### WHAT NEEDS TO BE DONE
Render the stretch of rows from the line containing "Question: Considering the" through the end of the rows as a numbered list, with blank lines dropped and the pictures left out.

· · ·

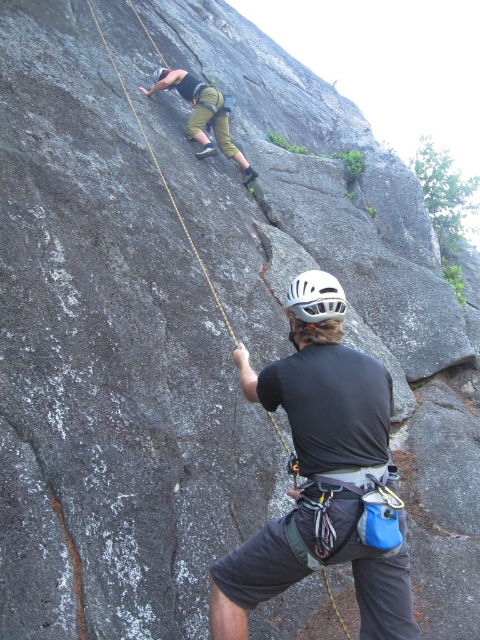
Question: Which of the following is the farthest from the observer?

Choices:
 (A) black fabric helmet at upper center
 (B) green fabric pants at upper center
 (C) white matte helmet at center

Answer: (B)

Question: Is black fabric helmet at upper center positioned before white matte helmet at center?

Choices:
 (A) no
 (B) yes

Answer: (B)

Question: Which point is closer to the camera?

Choices:
 (A) green fabric pants at upper center
 (B) white matte helmet at center

Answer: (B)

Question: Which of the following is the farthest from the observer?

Choices:
 (A) click(201, 113)
 (B) click(255, 392)

Answer: (A)

Question: Can you confirm if black fabric helmet at upper center is positioned below green fabric pants at upper center?

Choices:
 (A) yes
 (B) no

Answer: (A)

Question: Observing the image, what is the correct spatial positioning of green fabric pants at upper center in reference to white matte helmet at center?

Choices:
 (A) right
 (B) left

Answer: (B)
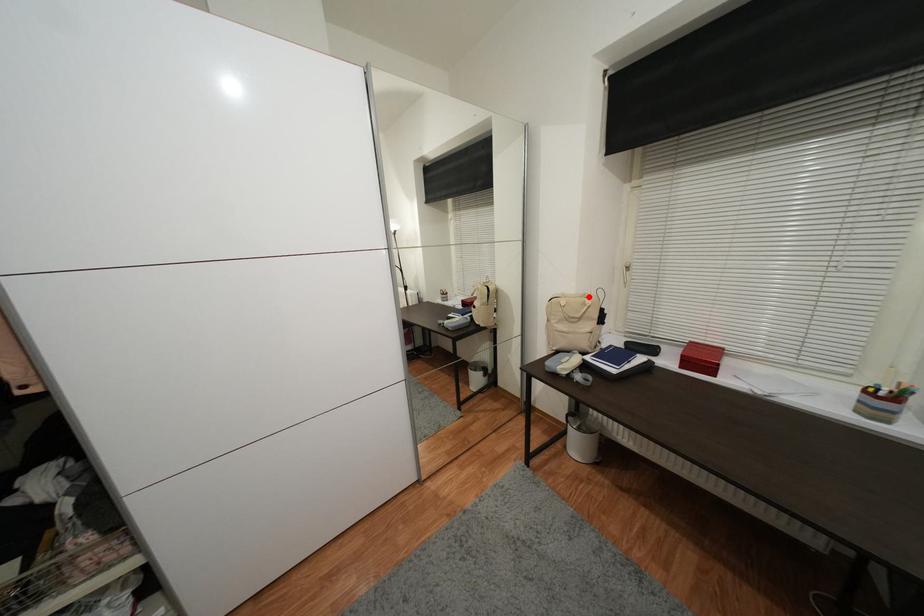
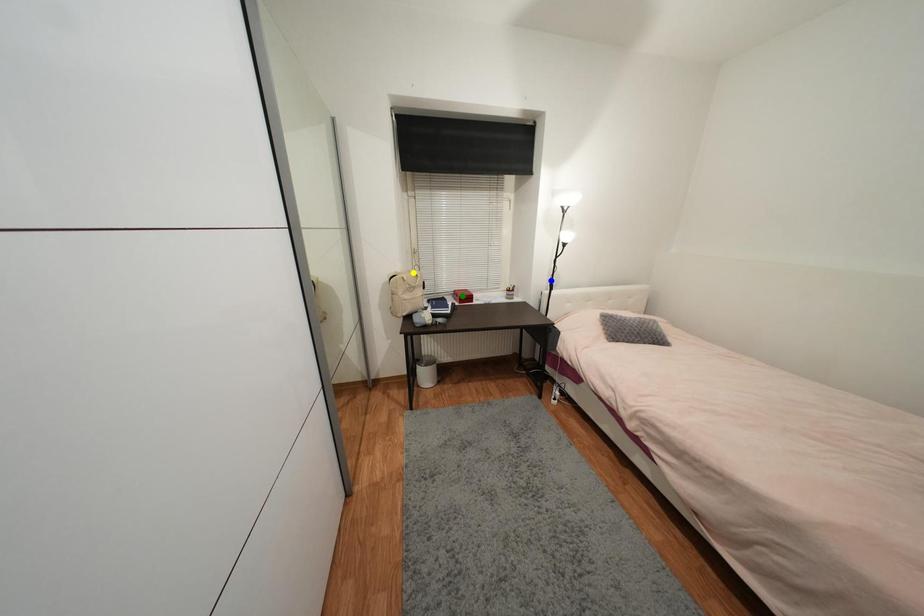
Question: I am providing you with two images of the same scene from different viewpoints. A red point is marked on the first image. You are given multiple points on the second image. Can you choose the point in image 2 that corresponds to the point in image 1?

Choices:
 (A) yellow point
 (B) blue point
 (C) green point

Answer: (A)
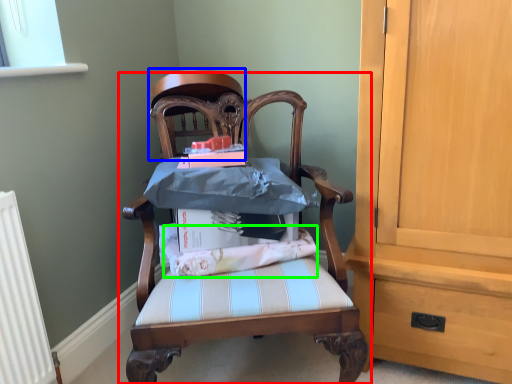
Question: Considering the real-world distances, which object is farthest from chair (highlighted by a red box)? chair (highlighted by a blue box) or fabric (highlighted by a green box)?

Choices:
 (A) chair
 (B) fabric

Answer: (A)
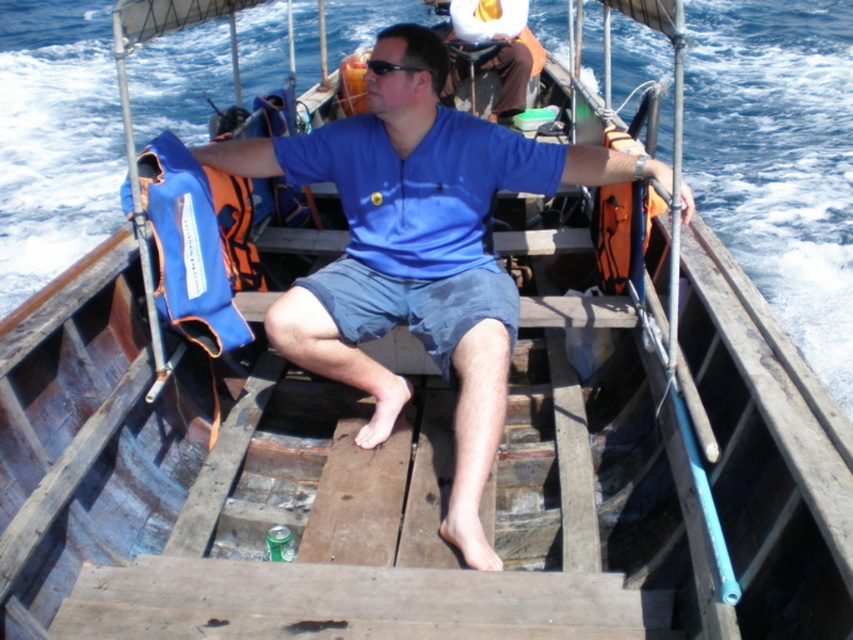
Question: Which point is closer to the camera?

Choices:
 (A) black plastic sunglasses at center
 (B) orange fabric life jacket at left
 (C) blue fabric life jacket at left

Answer: (C)

Question: Is blue fabric life jacket at left below black plastic sunglasses at center?

Choices:
 (A) yes
 (B) no

Answer: (A)

Question: Is blue fabric life jacket at left positioned behind black plastic sunglasses at center?

Choices:
 (A) yes
 (B) no

Answer: (B)

Question: Does blue fabric life jacket at left have a greater width compared to orange fabric life jacket at left?

Choices:
 (A) yes
 (B) no

Answer: (A)

Question: Which of the following is the farthest from the observer?

Choices:
 (A) (187, 156)
 (B) (376, 61)
 (C) (231, 269)

Answer: (C)

Question: Which point is closer to the camera?

Choices:
 (A) (152, 176)
 (B) (229, 157)

Answer: (A)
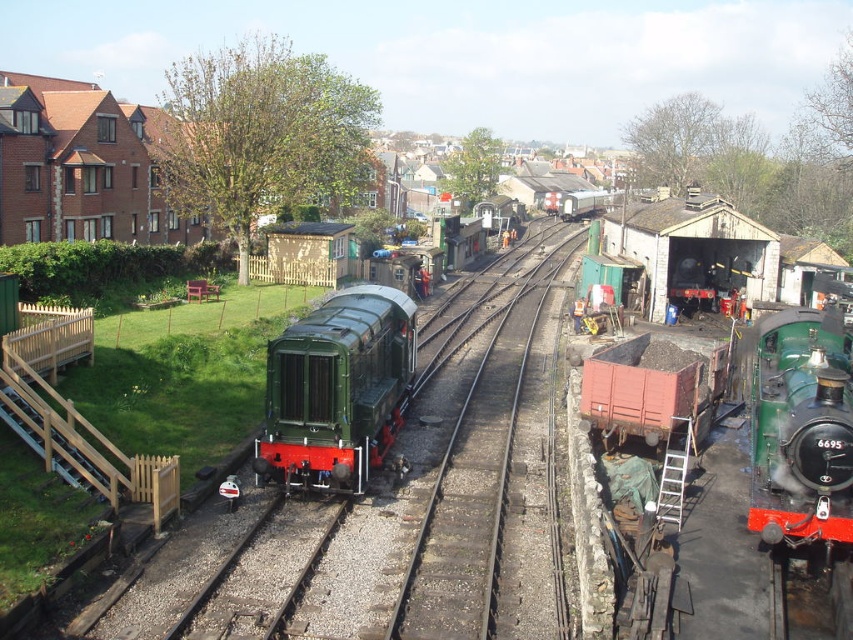
Question: Is green polished wood train at right to the left of rustic wood coal wagon at center right from the viewer's perspective?

Choices:
 (A) no
 (B) yes

Answer: (B)

Question: Observing the image, what is the correct spatial positioning of green polished metal train at center in reference to smooth metal tracks at center?

Choices:
 (A) above
 (B) below

Answer: (B)

Question: Among these points, which one is nearest to the camera?

Choices:
 (A) (311, 381)
 (B) (480, 362)
 (C) (767, 472)

Answer: (C)

Question: Which of the following is the farthest from the observer?

Choices:
 (A) (761, 371)
 (B) (685, 400)
 (C) (305, 378)

Answer: (B)

Question: Which object is the closest to the green polished metal train at center?

Choices:
 (A) green polished wood train at right
 (B) smooth metal tracks at center
 (C) rustic wood coal wagon at center right

Answer: (B)

Question: Is green polished metal train at center smaller than green polished wood train at right?

Choices:
 (A) yes
 (B) no

Answer: (B)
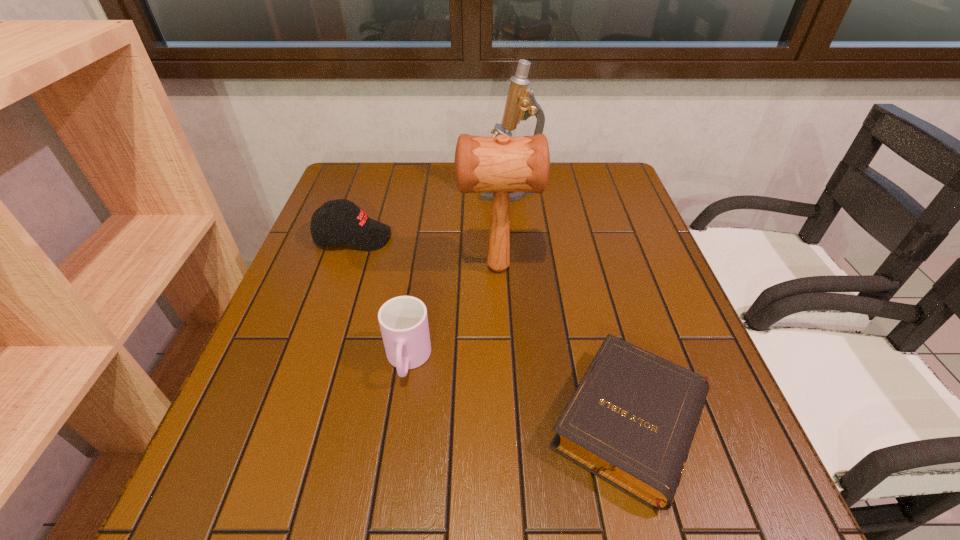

· · ·

### WRITTEN REPLY
1. Question: Considering the real-world distances, which object is farthest from chair (highlighted by a red box)? chair (highlighted by a blue box) or fabric (highlighted by a green box)?
2. Choices:
3.  (A) chair
4.  (B) fabric
5. Answer: (A)
6. Question: Which point is closer to the camera?
7. Choices:
8.  (A) black plastic sunglasses at center
9.  (B) orange fabric life jacket at left
10.  (C) blue fabric life jacket at left
11. Answer: (C)
12. Question: Is blue fabric life jacket at left below black plastic sunglasses at center?
13. Choices:
14.  (A) yes
15.  (B) no
16. Answer: (A)
17. Question: Is blue fabric life jacket at left positioned behind black plastic sunglasses at center?
18. Choices:
19.  (A) yes
20.  (B) no
21. Answer: (B)
22. Question: Does blue fabric life jacket at left have a greater width compared to orange fabric life jacket at left?
23. Choices:
24.  (A) yes
25.  (B) no
26. Answer: (A)
27. Question: Which of the following is the farthest from the observer?
28. Choices:
29.  (A) (187, 156)
30.  (B) (376, 61)
31.  (C) (231, 269)
32. Answer: (C)
33. Question: Which point is closer to the camera?
34. Choices:
35.  (A) (152, 176)
36.  (B) (229, 157)
37. Answer: (A)
38. Question: Is green polished wood train at right to the left of rustic wood coal wagon at center right from the viewer's perspective?
39. Choices:
40.  (A) no
41.  (B) yes
42. Answer: (B)
43. Question: Observing the image, what is the correct spatial positioning of green polished metal train at center in reference to smooth metal tracks at center?
44. Choices:
45.  (A) above
46.  (B) below
47. Answer: (B)
48. Question: Among these points, which one is nearest to the camera?
49. Choices:
50.  (A) (311, 381)
51.  (B) (480, 362)
52.  (C) (767, 472)
53. Answer: (C)
54. Question: Which of the following is the farthest from the observer?
55. Choices:
56.  (A) (761, 371)
57.  (B) (685, 400)
58.  (C) (305, 378)
59. Answer: (B)
60. Question: Which object is the closest to the green polished metal train at center?
61. Choices:
62.  (A) green polished wood train at right
63.  (B) smooth metal tracks at center
64.  (C) rustic wood coal wagon at center right
65. Answer: (B)
66. Question: Is green polished metal train at center smaller than green polished wood train at right?
67. Choices:
68.  (A) yes
69.  (B) no
70. Answer: (B)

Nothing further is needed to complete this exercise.